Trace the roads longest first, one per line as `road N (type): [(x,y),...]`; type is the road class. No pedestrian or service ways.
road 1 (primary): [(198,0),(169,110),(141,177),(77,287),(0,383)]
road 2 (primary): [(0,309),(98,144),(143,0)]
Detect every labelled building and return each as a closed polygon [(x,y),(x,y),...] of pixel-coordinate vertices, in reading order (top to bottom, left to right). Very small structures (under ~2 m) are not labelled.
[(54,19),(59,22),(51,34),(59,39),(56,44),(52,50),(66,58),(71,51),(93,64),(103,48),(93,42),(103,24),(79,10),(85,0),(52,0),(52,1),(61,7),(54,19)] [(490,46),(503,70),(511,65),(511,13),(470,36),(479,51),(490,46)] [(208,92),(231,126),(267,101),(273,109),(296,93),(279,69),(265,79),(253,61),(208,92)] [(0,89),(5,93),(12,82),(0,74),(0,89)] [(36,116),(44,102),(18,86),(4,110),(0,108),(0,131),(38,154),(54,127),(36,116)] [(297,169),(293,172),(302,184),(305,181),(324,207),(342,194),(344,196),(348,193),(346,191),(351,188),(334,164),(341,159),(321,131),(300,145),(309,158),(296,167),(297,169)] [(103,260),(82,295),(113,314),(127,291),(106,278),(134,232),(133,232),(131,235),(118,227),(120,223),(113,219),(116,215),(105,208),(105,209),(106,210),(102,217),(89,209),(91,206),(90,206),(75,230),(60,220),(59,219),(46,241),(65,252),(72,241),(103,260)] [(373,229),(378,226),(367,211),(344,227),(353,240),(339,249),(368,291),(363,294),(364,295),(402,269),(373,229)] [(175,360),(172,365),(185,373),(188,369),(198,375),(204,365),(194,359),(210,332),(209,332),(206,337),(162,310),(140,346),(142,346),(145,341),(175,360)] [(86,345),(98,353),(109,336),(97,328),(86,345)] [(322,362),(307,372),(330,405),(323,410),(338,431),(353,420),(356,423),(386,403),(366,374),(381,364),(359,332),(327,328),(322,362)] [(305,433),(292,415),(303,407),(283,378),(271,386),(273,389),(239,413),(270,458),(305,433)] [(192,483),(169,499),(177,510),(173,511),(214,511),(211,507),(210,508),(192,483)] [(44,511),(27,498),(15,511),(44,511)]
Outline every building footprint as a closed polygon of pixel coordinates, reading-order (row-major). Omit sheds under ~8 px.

*TASK DESCRIPTION*. Please reproduce the part of the records that opens at their start and closes with the line containing "road 2 (primary): [(0,309),(98,144),(143,0)]", swapping "longest first" for "shortest first" and leaving everything else as it stands.

*SOLUTION BELOW*.
Trace the roads shortest first, one per line as `road N (type): [(x,y),...]`; type is the road class. No pedestrian or service ways.
road 1 (primary): [(198,0),(169,110),(141,177),(77,287),(0,383)]
road 2 (primary): [(0,309),(98,144),(143,0)]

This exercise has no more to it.